▸ TASK TO COMPLETE:
Output only the lines below that start at the line containing "C2: 47uF (plus VA, minus GND) -> none" and end at the line containing "TR1: NPN 2N3904", with both ends kept.

[[ INPUT, beginning ]]

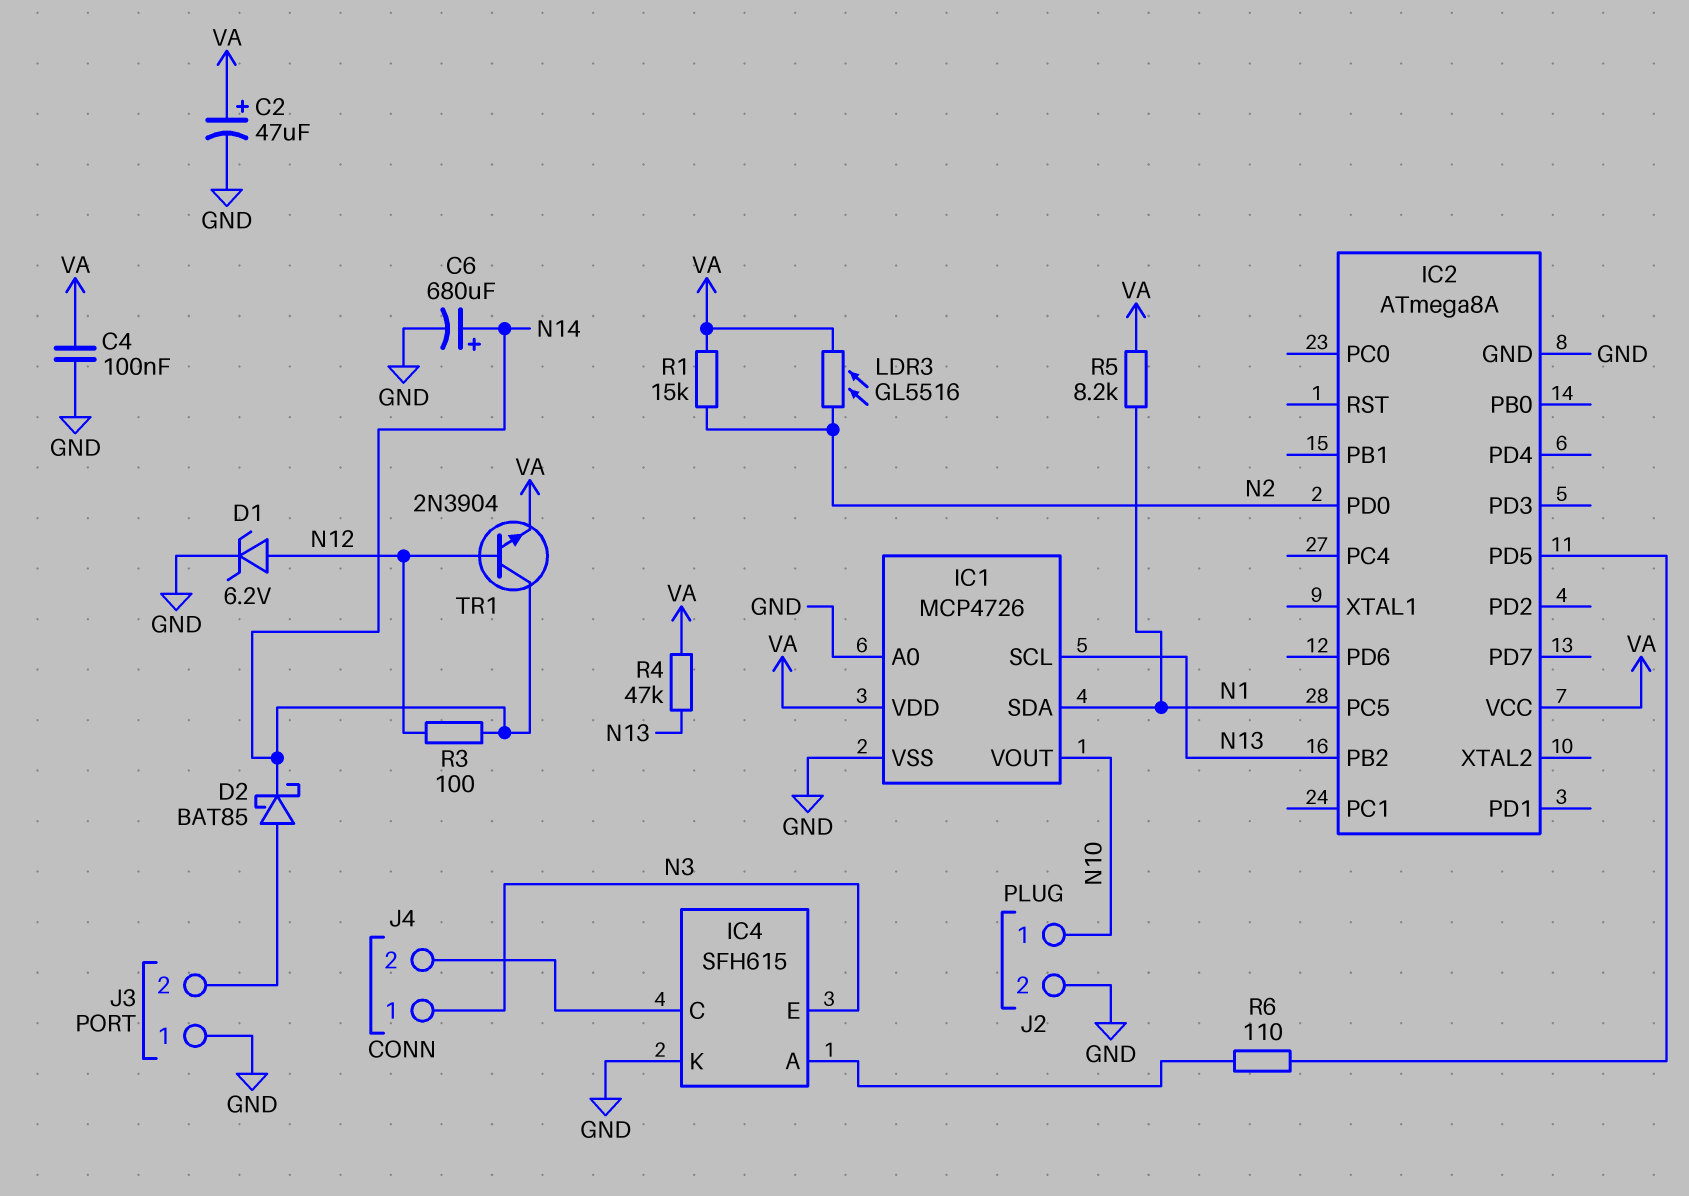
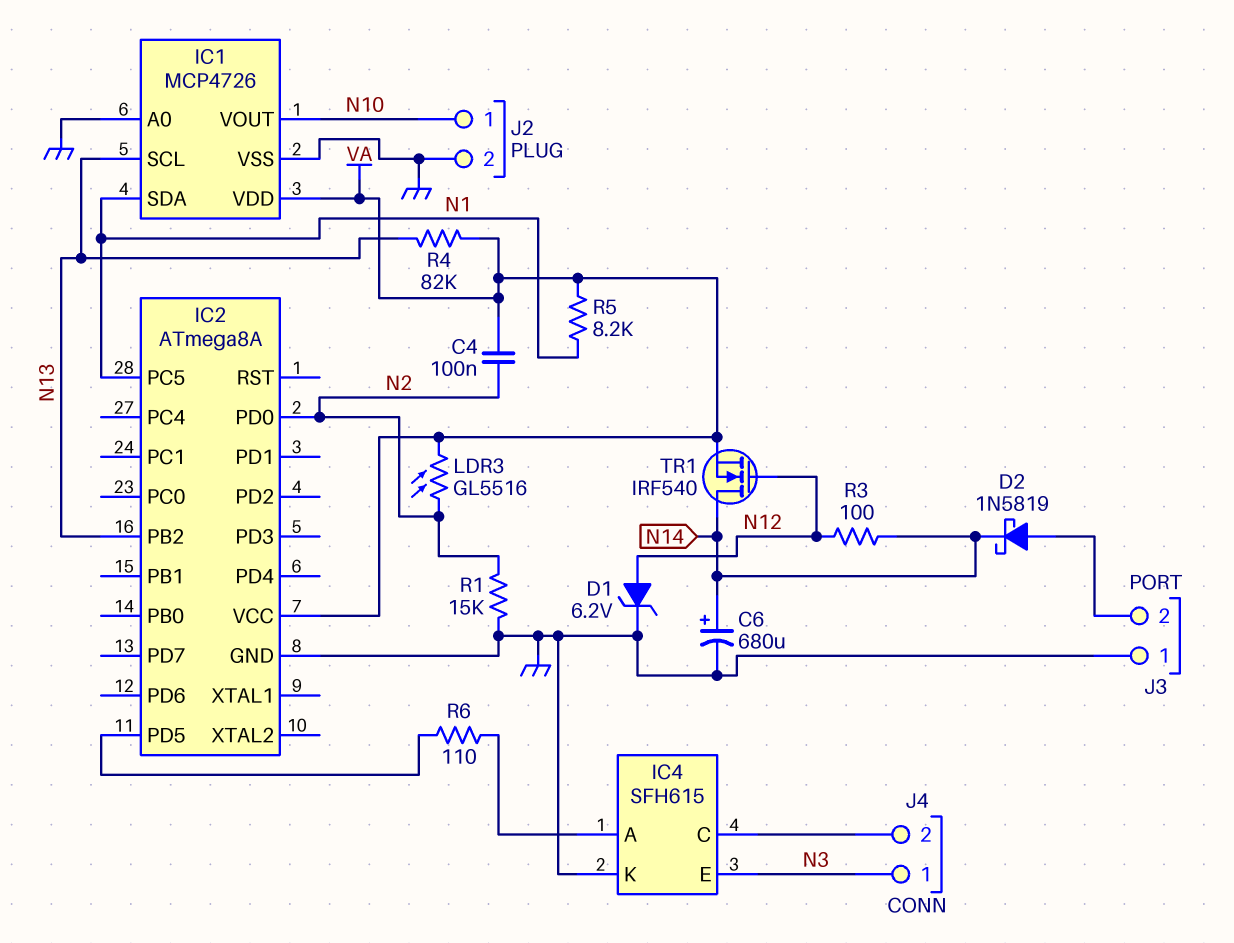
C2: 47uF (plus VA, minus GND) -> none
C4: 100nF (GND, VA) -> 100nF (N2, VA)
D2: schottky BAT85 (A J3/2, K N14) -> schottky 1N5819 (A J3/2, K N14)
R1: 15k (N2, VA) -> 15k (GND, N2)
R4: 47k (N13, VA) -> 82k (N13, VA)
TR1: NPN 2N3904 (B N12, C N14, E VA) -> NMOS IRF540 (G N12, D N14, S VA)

[[ INPUT, end ]]
[[ INPUT, beginning ]]

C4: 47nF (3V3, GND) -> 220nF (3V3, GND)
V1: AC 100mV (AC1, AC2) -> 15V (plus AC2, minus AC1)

[[ INPUT, end ]]

▸ OUTPUT OF THE EXERCISE:
C2: 47uF (plus VA, minus GND) -> none
C4: 100nF (GND, VA) -> 100nF (N2, VA)
D2: schottky BAT85 (A J3/2, K N14) -> schottky 1N5819 (A J3/2, K N14)
R1: 15k (N2, VA) -> 15k (GND, N2)
R4: 47k (N13, VA) -> 82k (N13, VA)
TR1: NPN 2N3904 (B N12, C N14, E VA) -> NMOS IRF540 (G N12, D N14, S VA)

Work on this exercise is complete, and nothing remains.